> ASSIGNMENT: Exact copies of the lines below are the goal; any images in them are dropped.

------ RECORDS SHOWN ------

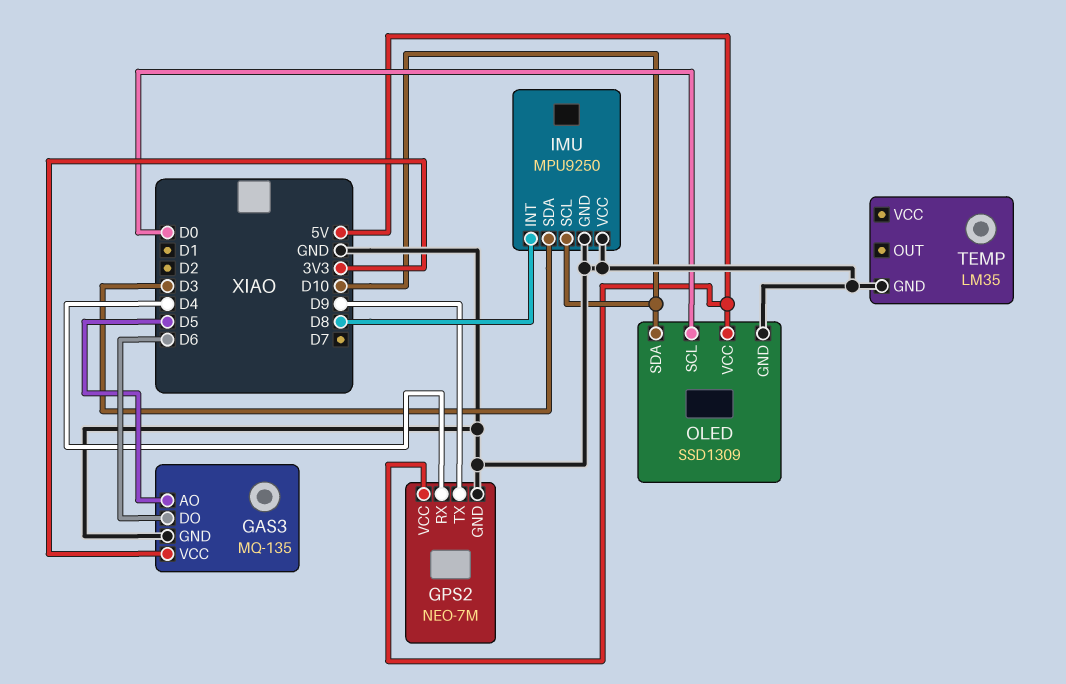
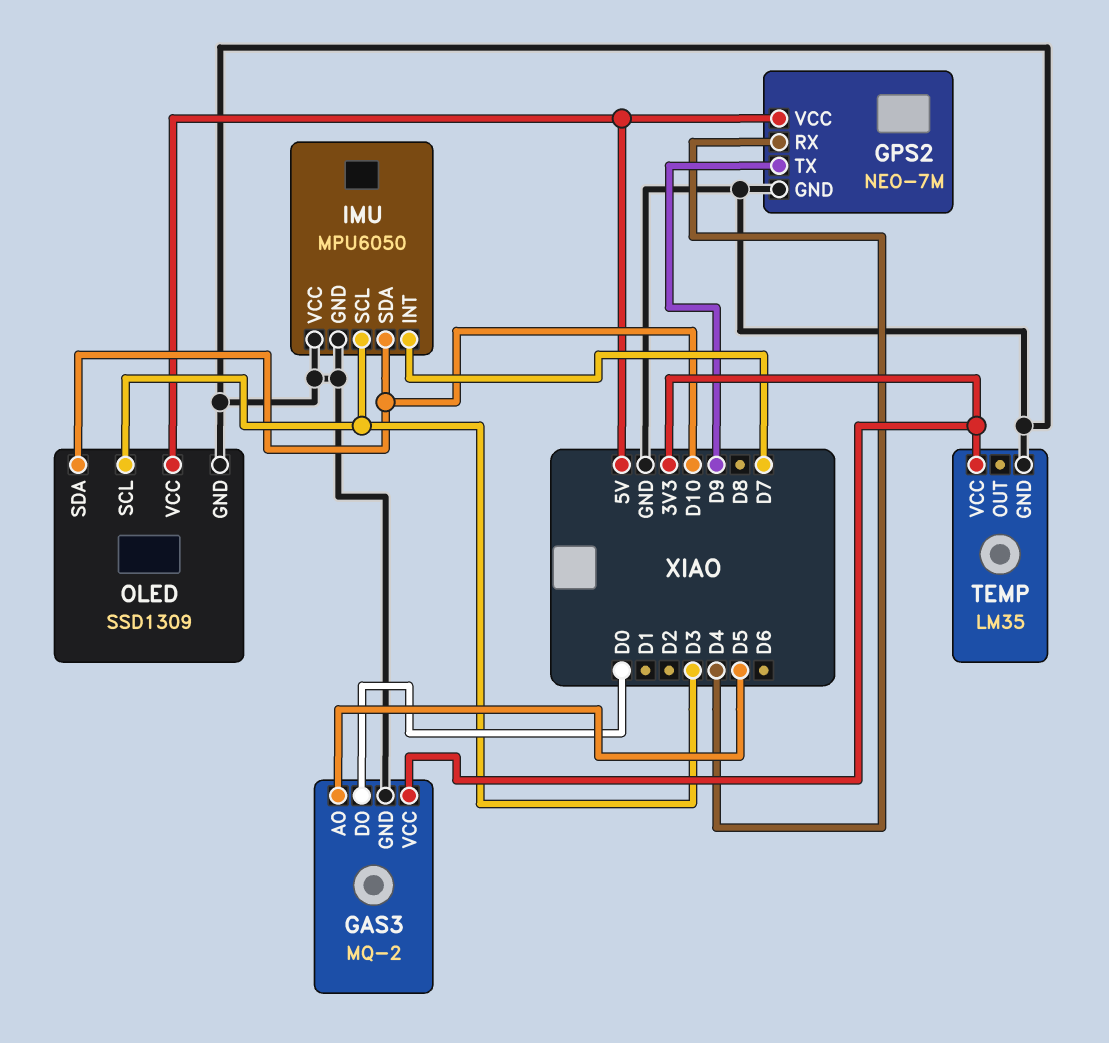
GAS3: MQ-135 -> MQ-2
GAS3 pin DO: D6 -> D0
IMU: MPU9250 -> MPU6050
IMU pin INT: D8 -> D7
IMU pin SCL: D10 -> D3
IMU pin SDA: D3 -> D10
OLED pin SCL: D0 -> D3
TEMP pin VCC: none -> 3V3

------

> EXERCISE OUTPUT:
GAS3: MQ-135 -> MQ-2
GAS3 pin DO: D6 -> D0
IMU: MPU9250 -> MPU6050
IMU pin INT: D8 -> D7
IMU pin SCL: D10 -> D3
IMU pin SDA: D3 -> D10
OLED pin SCL: D0 -> D3
TEMP pin VCC: none -> 3V3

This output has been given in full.